DIRECTIONS:
Exact duplicates of all the records are needed.

GIVEN RECORDS:
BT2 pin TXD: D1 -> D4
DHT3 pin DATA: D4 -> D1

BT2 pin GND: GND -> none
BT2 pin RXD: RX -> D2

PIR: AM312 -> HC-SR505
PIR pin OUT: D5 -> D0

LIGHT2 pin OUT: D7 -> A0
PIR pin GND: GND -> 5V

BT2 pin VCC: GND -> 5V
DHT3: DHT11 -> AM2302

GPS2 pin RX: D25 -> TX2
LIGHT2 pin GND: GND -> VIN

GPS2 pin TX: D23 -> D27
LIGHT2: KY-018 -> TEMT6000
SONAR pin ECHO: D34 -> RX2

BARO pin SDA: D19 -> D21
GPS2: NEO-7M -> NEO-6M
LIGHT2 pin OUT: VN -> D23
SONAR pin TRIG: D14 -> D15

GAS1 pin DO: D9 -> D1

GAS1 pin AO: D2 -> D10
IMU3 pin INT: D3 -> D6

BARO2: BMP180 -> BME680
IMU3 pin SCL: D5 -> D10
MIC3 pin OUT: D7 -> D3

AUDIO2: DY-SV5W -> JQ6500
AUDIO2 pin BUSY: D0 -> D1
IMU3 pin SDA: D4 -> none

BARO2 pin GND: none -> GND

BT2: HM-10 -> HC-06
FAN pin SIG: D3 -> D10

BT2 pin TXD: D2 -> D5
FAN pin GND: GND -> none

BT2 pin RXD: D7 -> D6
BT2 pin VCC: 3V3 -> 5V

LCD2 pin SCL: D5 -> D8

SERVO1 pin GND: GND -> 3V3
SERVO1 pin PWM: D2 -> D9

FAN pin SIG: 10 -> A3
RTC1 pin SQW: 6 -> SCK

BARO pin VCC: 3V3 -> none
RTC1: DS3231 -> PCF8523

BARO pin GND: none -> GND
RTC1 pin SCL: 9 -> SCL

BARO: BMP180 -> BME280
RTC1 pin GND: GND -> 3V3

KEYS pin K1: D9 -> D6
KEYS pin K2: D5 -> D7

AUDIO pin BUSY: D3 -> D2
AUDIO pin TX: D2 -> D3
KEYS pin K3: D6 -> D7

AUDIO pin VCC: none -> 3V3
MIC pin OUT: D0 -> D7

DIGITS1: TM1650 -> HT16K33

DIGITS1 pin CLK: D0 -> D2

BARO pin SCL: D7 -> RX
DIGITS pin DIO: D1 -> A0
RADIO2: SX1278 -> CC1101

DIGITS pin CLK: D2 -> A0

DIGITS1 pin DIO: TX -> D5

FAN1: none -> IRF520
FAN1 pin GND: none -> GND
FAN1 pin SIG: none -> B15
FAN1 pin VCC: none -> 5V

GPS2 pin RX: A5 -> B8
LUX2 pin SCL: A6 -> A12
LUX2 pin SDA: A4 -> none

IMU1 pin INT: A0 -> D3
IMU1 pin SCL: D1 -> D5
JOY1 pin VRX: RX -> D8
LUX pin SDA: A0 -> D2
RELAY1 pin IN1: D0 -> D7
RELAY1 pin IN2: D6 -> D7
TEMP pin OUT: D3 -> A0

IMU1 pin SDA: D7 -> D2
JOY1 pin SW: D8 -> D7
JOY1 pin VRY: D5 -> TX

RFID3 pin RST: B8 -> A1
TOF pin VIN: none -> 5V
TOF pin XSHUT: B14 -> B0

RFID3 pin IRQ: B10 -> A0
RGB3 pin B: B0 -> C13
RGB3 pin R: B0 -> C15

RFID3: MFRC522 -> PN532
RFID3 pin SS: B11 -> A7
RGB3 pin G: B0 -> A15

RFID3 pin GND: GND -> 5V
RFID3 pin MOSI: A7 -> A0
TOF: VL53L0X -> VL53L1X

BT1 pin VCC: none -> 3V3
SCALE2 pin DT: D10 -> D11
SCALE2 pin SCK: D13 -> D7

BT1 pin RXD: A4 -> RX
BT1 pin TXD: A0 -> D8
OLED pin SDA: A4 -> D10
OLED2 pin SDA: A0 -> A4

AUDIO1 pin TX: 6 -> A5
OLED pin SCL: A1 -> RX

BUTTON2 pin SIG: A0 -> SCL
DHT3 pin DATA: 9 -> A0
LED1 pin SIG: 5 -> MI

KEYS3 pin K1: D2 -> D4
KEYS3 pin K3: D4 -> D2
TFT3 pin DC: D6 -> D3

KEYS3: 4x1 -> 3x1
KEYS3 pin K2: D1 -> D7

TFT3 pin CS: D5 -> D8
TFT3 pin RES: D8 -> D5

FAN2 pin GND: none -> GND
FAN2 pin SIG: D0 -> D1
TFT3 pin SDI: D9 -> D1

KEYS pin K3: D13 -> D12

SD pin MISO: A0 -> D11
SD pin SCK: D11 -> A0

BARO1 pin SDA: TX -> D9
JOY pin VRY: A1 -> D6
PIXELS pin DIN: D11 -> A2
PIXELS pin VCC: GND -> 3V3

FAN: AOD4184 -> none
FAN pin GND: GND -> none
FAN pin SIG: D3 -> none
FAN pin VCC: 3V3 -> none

EXPECTED ANSWER:
BT2 pin TXD: D1 -> D4
DHT3 pin DATA: D4 -> D1

BT2 pin GND: GND -> none
BT2 pin RXD: RX -> D2

PIR: AM312 -> HC-SR505
PIR pin OUT: D5 -> D0

LIGHT2 pin OUT: D7 -> A0
PIR pin GND: GND -> 5V

BT2 pin VCC: GND -> 5V
DHT3: DHT11 -> AM2302

GPS2 pin RX: D25 -> TX2
LIGHT2 pin GND: GND -> VIN

GPS2 pin TX: D23 -> D27
LIGHT2: KY-018 -> TEMT6000
SONAR pin ECHO: D34 -> RX2

BARO pin SDA: D19 -> D21
GPS2: NEO-7M -> NEO-6M
LIGHT2 pin OUT: VN -> D23
SONAR pin TRIG: D14 -> D15

GAS1 pin DO: D9 -> D1

GAS1 pin AO: D2 -> D10
IMU3 pin INT: D3 -> D6

BARO2: BMP180 -> BME680
IMU3 pin SCL: D5 -> D10
MIC3 pin OUT: D7 -> D3

AUDIO2: DY-SV5W -> JQ6500
AUDIO2 pin BUSY: D0 -> D1
IMU3 pin SDA: D4 -> none

BARO2 pin GND: none -> GND

BT2: HM-10 -> HC-06
FAN pin SIG: D3 -> D10

BT2 pin TXD: D2 -> D5
FAN pin GND: GND -> none

BT2 pin RXD: D7 -> D6
BT2 pin VCC: 3V3 -> 5V

LCD2 pin SCL: D5 -> D8

SERVO1 pin GND: GND -> 3V3
SERVO1 pin PWM: D2 -> D9

FAN pin SIG: 10 -> A3
RTC1 pin SQW: 6 -> SCK

BARO pin VCC: 3V3 -> none
RTC1: DS3231 -> PCF8523

BARO pin GND: none -> GND
RTC1 pin SCL: 9 -> SCL

BARO: BMP180 -> BME280
RTC1 pin GND: GND -> 3V3

KEYS pin K1: D9 -> D6
KEYS pin K2: D5 -> D7

AUDIO pin BUSY: D3 -> D2
AUDIO pin TX: D2 -> D3
KEYS pin K3: D6 -> D7

AUDIO pin VCC: none -> 3V3
MIC pin OUT: D0 -> D7

DIGITS1: TM1650 -> HT16K33

DIGITS1 pin CLK: D0 -> D2

BARO pin SCL: D7 -> RX
DIGITS pin DIO: D1 -> A0
RADIO2: SX1278 -> CC1101

DIGITS pin CLK: D2 -> A0

DIGITS1 pin DIO: TX -> D5

FAN1: none -> IRF520
FAN1 pin GND: none -> GND
FAN1 pin SIG: none -> B15
FAN1 pin VCC: none -> 5V

GPS2 pin RX: A5 -> B8
LUX2 pin SCL: A6 -> A12
LUX2 pin SDA: A4 -> none

IMU1 pin INT: A0 -> D3
IMU1 pin SCL: D1 -> D5
JOY1 pin VRX: RX -> D8
LUX pin SDA: A0 -> D2
RELAY1 pin IN1: D0 -> D7
RELAY1 pin IN2: D6 -> D7
TEMP pin OUT: D3 -> A0

IMU1 pin SDA: D7 -> D2
JOY1 pin SW: D8 -> D7
JOY1 pin VRY: D5 -> TX

RFID3 pin RST: B8 -> A1
TOF pin VIN: none -> 5V
TOF pin XSHUT: B14 -> B0

RFID3 pin IRQ: B10 -> A0
RGB3 pin B: B0 -> C13
RGB3 pin R: B0 -> C15

RFID3: MFRC522 -> PN532
RFID3 pin SS: B11 -> A7
RGB3 pin G: B0 -> A15

RFID3 pin GND: GND -> 5V
RFID3 pin MOSI: A7 -> A0
TOF: VL53L0X -> VL53L1X

BT1 pin VCC: none -> 3V3
SCALE2 pin DT: D10 -> D11
SCALE2 pin SCK: D13 -> D7

BT1 pin RXD: A4 -> RX
BT1 pin TXD: A0 -> D8
OLED pin SDA: A4 -> D10
OLED2 pin SDA: A0 -> A4

AUDIO1 pin TX: 6 -> A5
OLED pin SCL: A1 -> RX

BUTTON2 pin SIG: A0 -> SCL
DHT3 pin DATA: 9 -> A0
LED1 pin SIG: 5 -> MI

KEYS3 pin K1: D2 -> D4
KEYS3 pin K3: D4 -> D2
TFT3 pin DC: D6 -> D3

KEYS3: 4x1 -> 3x1
KEYS3 pin K2: D1 -> D7

TFT3 pin CS: D5 -> D8
TFT3 pin RES: D8 -> D5

FAN2 pin GND: none -> GND
FAN2 pin SIG: D0 -> D1
TFT3 pin SDI: D9 -> D1

KEYS pin K3: D13 -> D12

SD pin MISO: A0 -> D11
SD pin SCK: D11 -> A0

BARO1 pin SDA: TX -> D9
JOY pin VRY: A1 -> D6
PIXELS pin DIN: D11 -> A2
PIXELS pin VCC: GND -> 3V3

FAN: AOD4184 -> none
FAN pin GND: GND -> none
FAN pin SIG: D3 -> none
FAN pin VCC: 3V3 -> none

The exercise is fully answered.